- _The problem_
Copy every line of the following data that includes the string "flipped".

(Recorded data)
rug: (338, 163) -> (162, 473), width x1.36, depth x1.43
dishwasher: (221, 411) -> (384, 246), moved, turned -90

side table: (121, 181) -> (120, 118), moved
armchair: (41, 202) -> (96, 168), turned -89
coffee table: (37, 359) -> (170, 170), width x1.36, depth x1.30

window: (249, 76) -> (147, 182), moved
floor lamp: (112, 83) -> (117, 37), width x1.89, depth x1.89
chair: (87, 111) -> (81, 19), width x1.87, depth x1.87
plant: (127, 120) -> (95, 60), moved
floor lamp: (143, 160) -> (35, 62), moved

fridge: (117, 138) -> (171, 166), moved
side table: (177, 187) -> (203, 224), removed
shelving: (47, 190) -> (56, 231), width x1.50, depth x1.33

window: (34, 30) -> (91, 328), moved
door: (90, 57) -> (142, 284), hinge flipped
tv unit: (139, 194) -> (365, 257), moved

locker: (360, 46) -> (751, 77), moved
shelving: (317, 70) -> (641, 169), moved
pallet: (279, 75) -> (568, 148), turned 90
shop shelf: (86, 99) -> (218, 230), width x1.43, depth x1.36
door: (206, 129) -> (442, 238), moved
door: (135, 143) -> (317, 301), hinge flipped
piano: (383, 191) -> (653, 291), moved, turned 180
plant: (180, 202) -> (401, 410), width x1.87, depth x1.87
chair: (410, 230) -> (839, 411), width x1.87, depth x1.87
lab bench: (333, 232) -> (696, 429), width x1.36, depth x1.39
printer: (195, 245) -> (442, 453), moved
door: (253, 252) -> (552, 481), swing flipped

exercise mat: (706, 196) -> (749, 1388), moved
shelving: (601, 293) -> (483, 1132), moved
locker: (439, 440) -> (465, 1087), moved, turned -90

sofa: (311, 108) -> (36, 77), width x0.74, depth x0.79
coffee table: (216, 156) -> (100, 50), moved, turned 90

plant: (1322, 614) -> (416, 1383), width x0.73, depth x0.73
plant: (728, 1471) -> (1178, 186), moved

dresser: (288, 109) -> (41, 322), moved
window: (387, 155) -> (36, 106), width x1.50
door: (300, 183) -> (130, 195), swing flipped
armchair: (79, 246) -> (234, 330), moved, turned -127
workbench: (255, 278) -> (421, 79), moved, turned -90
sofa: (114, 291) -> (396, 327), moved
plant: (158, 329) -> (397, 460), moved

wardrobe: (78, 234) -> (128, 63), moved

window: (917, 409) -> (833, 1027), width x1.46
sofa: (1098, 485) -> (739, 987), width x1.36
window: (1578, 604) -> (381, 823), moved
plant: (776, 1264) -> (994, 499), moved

- _Response to this exercise_
door: (90, 57) -> (142, 284), hinge flipped
door: (135, 143) -> (317, 301), hinge flipped
door: (253, 252) -> (552, 481), swing flipped
door: (300, 183) -> (130, 195), swing flipped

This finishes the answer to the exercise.